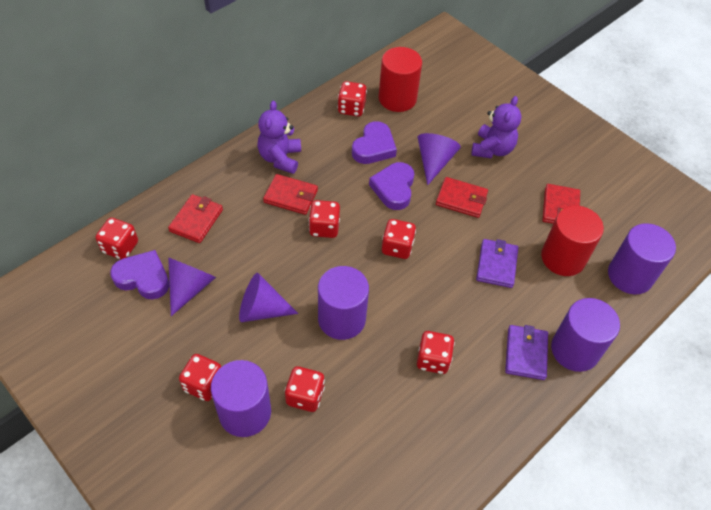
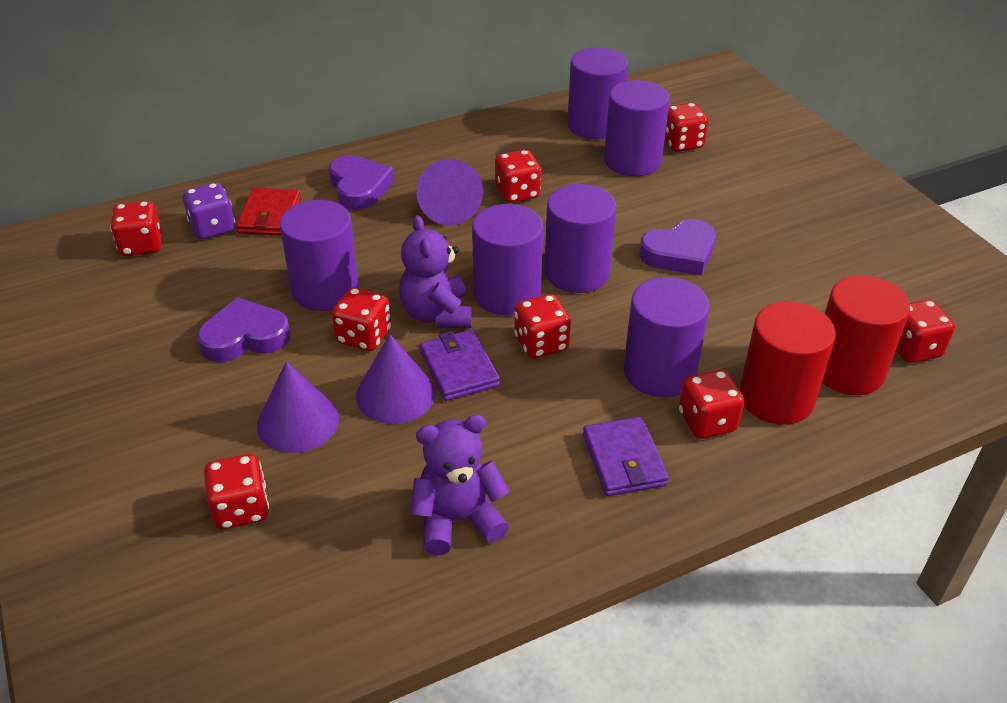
purple cylinder: 4 -> 6
purple dice: 0 -> 1
red dice: 7 -> 8
red wallet: 4 -> 1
───
» BRIEF
Print the full listing above exactly. Pictures stay out of the copy.

» TASK RESULT
purple cylinder: 4 -> 6
purple dice: 0 -> 1
red dice: 7 -> 8
red wallet: 4 -> 1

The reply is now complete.